▶ _DATA SHOWN_

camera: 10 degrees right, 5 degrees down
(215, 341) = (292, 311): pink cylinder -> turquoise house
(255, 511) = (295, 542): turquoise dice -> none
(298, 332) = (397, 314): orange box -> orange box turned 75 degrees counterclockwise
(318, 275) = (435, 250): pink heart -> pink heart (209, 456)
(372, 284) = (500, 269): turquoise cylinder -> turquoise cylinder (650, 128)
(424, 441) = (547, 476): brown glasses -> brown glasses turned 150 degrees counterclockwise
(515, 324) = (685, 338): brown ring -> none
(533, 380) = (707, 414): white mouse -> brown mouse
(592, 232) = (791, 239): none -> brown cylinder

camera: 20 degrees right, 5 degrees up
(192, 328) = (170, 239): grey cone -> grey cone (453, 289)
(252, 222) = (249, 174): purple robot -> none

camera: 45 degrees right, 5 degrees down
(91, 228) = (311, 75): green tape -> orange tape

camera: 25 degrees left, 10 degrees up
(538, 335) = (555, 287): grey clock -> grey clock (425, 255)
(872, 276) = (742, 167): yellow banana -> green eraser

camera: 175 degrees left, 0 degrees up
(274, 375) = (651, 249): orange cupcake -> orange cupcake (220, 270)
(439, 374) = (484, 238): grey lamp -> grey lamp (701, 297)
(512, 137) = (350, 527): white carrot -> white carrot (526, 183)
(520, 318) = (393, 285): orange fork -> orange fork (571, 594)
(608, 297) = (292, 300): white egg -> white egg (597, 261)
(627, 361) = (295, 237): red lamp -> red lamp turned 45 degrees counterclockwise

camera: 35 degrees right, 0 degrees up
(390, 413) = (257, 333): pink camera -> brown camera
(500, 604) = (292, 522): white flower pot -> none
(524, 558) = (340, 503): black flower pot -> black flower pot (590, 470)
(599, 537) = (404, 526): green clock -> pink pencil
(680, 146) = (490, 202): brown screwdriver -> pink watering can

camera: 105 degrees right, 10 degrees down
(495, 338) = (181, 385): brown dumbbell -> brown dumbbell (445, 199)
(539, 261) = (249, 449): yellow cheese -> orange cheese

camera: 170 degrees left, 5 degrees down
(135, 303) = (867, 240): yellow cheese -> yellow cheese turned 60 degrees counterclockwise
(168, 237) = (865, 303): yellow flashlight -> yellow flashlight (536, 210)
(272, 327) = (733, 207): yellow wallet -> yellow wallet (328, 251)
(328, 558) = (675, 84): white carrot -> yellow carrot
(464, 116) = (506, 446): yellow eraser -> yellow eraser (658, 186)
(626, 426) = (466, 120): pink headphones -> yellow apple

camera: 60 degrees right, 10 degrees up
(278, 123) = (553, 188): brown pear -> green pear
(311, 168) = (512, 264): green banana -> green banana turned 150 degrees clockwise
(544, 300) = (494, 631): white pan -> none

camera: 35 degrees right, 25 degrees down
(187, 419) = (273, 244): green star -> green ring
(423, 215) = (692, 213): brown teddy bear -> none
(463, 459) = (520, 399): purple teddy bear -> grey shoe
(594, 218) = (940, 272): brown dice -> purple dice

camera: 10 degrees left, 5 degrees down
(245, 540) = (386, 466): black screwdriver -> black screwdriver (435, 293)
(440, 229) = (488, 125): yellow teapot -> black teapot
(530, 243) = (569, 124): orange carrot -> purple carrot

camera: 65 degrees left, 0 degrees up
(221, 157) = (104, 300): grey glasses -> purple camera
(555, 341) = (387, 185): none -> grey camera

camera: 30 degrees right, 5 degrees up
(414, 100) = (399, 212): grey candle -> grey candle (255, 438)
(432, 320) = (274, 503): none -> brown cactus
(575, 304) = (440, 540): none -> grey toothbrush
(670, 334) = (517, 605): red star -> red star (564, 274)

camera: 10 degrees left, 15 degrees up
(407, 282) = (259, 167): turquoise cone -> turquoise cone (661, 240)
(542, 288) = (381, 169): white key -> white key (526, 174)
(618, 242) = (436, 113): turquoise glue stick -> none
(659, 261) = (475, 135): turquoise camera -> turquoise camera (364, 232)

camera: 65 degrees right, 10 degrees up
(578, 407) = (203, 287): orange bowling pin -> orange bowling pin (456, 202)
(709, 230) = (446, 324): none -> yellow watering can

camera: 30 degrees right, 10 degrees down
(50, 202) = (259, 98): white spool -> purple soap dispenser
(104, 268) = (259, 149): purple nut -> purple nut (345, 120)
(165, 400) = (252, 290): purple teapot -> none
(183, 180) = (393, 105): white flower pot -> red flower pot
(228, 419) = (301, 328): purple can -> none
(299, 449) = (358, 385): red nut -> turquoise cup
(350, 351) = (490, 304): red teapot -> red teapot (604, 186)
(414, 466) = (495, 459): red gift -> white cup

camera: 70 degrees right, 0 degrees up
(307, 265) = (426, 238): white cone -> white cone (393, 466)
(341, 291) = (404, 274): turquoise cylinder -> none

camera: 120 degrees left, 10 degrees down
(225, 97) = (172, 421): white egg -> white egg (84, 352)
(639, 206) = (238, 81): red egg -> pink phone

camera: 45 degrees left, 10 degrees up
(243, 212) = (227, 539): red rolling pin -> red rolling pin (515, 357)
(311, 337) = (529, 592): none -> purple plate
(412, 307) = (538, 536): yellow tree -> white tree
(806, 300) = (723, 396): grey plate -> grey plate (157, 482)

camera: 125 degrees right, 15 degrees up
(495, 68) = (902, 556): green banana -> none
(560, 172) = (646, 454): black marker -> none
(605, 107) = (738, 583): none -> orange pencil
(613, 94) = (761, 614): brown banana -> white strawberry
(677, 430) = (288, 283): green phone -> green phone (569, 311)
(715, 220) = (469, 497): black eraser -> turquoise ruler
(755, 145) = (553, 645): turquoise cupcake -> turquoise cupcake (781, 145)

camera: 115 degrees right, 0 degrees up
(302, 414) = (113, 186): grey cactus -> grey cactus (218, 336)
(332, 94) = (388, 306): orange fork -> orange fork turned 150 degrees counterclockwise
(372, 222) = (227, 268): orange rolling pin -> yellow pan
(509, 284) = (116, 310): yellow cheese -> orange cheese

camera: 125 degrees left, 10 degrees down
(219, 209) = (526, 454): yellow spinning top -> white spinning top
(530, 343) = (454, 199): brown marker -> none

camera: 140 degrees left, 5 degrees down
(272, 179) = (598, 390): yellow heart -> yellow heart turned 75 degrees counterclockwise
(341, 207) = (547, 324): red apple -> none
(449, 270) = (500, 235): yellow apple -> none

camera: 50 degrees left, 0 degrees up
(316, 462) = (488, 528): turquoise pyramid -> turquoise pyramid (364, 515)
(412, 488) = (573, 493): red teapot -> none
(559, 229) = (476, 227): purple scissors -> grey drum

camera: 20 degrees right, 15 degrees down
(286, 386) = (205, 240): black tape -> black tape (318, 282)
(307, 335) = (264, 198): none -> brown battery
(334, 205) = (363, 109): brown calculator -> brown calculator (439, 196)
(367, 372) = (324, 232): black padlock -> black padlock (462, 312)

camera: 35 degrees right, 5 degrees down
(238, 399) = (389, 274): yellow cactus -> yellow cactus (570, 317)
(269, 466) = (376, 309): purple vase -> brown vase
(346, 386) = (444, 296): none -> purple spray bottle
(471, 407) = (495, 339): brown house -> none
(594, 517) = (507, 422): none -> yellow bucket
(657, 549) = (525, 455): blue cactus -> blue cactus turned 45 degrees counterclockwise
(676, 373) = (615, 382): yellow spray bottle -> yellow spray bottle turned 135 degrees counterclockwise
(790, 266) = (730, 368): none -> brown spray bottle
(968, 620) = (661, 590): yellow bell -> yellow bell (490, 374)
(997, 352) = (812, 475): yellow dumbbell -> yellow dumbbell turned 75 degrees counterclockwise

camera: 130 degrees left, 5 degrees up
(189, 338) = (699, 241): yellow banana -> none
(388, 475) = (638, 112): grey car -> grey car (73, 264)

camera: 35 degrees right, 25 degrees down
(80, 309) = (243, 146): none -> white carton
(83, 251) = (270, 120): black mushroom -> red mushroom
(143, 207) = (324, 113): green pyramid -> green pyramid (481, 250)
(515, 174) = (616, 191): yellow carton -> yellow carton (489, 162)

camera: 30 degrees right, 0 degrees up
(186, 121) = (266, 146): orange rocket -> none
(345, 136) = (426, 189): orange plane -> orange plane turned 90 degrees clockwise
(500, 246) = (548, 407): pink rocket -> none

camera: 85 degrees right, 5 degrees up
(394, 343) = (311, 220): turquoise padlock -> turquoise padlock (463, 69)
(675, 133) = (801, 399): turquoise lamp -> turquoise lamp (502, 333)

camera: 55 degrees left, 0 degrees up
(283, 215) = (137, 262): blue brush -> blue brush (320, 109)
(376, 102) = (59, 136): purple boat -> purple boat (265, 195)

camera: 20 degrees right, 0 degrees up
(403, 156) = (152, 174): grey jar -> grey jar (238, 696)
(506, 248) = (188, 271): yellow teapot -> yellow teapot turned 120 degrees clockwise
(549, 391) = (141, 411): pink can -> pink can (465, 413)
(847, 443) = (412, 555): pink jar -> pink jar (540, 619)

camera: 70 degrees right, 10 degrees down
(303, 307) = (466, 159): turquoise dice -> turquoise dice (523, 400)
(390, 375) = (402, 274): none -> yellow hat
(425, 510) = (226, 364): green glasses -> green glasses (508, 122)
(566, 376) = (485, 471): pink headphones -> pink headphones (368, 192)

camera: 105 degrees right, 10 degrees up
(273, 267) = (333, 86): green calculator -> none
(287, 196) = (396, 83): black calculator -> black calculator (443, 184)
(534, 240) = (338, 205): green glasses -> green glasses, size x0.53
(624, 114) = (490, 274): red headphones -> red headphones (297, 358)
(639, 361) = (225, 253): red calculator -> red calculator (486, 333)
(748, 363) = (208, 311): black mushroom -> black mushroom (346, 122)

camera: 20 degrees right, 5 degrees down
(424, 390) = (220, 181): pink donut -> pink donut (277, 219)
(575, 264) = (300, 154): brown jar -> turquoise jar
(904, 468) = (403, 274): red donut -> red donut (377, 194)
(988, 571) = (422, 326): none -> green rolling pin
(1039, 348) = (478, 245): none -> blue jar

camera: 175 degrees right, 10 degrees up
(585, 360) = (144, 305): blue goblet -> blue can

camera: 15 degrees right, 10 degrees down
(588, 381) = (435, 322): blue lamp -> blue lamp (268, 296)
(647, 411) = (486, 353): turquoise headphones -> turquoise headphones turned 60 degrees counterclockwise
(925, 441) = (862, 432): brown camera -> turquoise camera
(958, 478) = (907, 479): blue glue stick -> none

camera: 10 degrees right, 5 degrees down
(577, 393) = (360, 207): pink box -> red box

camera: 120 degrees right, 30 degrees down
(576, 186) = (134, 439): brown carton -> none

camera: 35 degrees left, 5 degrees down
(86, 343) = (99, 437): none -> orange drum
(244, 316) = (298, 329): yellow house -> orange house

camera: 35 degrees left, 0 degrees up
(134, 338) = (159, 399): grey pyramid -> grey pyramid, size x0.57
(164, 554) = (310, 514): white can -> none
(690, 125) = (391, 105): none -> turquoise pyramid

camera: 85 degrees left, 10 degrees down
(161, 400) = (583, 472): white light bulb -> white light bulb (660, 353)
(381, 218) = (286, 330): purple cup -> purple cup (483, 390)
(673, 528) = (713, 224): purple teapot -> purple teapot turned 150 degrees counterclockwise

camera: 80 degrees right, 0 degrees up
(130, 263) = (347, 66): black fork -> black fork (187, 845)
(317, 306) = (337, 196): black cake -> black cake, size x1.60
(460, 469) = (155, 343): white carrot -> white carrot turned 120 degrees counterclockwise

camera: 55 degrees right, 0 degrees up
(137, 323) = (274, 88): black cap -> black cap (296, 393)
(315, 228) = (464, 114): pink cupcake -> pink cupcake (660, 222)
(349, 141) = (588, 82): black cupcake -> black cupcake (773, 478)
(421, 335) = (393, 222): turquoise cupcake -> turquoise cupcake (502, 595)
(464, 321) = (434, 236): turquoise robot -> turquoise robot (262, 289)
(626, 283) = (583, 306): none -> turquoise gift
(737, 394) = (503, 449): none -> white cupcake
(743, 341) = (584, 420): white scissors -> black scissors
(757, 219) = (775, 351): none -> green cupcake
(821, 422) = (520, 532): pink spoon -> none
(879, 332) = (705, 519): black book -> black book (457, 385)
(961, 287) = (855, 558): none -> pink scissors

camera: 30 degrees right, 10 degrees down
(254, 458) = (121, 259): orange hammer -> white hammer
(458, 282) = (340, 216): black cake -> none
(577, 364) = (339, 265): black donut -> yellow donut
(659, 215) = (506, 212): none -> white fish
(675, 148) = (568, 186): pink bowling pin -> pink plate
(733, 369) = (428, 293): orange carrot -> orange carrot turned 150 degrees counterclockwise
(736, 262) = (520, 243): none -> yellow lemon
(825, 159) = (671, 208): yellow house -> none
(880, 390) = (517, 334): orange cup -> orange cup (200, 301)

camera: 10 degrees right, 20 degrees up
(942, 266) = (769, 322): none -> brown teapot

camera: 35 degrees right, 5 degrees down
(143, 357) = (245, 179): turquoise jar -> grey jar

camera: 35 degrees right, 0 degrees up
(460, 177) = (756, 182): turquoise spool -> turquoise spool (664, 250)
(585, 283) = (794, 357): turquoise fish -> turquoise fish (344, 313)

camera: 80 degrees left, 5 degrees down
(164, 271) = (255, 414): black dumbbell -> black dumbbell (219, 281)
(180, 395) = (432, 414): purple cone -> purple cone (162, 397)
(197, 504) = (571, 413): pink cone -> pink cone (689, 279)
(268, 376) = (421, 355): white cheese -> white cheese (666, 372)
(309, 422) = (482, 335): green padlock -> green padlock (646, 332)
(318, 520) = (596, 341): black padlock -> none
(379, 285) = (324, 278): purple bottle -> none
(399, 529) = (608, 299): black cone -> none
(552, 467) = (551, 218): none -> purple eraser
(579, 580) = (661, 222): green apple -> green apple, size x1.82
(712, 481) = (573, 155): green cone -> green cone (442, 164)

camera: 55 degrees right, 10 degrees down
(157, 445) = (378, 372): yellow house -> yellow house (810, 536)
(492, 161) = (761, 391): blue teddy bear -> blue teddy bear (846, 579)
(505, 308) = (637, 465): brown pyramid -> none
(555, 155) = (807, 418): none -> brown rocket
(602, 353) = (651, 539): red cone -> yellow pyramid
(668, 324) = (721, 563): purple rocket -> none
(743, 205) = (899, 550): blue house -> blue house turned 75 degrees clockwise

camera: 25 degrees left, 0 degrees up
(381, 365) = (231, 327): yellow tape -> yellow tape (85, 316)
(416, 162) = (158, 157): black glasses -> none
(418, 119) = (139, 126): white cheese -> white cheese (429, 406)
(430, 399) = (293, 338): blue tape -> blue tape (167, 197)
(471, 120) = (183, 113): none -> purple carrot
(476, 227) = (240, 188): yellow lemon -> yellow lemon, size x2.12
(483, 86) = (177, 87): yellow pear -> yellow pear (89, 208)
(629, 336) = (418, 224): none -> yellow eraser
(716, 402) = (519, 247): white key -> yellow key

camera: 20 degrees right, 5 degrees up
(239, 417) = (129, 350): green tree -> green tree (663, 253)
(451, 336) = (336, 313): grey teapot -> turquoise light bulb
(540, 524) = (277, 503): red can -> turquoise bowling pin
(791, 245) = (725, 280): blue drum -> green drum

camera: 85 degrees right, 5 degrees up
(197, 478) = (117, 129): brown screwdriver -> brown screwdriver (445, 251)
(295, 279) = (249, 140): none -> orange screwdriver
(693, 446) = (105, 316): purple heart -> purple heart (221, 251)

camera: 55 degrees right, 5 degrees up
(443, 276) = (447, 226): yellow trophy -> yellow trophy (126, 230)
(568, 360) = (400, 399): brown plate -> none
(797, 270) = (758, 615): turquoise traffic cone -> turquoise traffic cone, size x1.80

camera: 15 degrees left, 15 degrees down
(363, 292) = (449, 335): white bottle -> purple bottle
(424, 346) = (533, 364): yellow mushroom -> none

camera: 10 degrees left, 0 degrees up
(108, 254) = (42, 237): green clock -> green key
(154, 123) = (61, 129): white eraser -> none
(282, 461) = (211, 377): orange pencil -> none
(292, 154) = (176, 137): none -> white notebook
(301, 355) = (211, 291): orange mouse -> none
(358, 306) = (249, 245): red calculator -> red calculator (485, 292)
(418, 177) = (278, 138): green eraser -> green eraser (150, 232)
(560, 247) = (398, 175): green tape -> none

▶ _EXERCISE_
Where a line of the listing holds the string "dice", copy that line.

▶ _EXERCISE SOLUTION_
(255, 511) = (295, 542): turquoise dice -> none
(594, 218) = (940, 272): brown dice -> purple dice
(303, 307) = (466, 159): turquoise dice -> turquoise dice (523, 400)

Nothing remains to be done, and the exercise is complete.